RECORDS section start

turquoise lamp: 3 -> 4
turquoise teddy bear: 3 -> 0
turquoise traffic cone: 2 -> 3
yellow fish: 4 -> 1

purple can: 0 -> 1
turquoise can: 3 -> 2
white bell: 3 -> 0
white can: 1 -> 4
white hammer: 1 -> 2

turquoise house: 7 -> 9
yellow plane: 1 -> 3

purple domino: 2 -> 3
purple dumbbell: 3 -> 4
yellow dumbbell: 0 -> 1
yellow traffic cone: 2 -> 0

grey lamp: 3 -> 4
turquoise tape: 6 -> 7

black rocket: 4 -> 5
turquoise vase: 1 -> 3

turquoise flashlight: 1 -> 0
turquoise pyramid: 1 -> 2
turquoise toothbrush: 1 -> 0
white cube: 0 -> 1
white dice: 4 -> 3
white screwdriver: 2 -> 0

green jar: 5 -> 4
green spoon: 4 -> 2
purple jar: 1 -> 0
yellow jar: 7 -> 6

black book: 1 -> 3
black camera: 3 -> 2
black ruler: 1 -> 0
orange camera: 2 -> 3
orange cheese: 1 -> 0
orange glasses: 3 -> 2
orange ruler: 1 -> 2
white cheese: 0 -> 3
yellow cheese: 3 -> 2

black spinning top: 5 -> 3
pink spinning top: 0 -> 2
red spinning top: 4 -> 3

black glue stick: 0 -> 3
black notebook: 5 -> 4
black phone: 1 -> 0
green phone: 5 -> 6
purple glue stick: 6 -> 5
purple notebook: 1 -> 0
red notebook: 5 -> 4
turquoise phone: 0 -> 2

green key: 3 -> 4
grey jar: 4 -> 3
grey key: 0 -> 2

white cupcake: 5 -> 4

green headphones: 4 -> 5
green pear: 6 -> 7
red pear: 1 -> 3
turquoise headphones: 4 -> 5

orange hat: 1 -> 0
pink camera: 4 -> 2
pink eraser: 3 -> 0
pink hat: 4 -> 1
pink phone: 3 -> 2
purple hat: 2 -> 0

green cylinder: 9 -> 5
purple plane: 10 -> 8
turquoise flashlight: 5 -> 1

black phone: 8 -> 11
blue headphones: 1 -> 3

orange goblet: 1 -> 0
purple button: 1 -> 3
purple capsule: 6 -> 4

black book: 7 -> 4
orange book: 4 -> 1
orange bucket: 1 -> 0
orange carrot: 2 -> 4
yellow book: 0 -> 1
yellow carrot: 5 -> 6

RECORDS section end

◆ PROBLEM REQUIREMENTS
From the line containing "blue headphones: 1 -> 3" down to the final line of the data, write out every line exactly; both the first and last of these belong in your answer, and nothing else does.

◆ ANSWER TO THE PROBLEM
blue headphones: 1 -> 3

orange goblet: 1 -> 0
purple button: 1 -> 3
purple capsule: 6 -> 4

black book: 7 -> 4
orange book: 4 -> 1
orange bucket: 1 -> 0
orange carrot: 2 -> 4
yellow book: 0 -> 1
yellow carrot: 5 -> 6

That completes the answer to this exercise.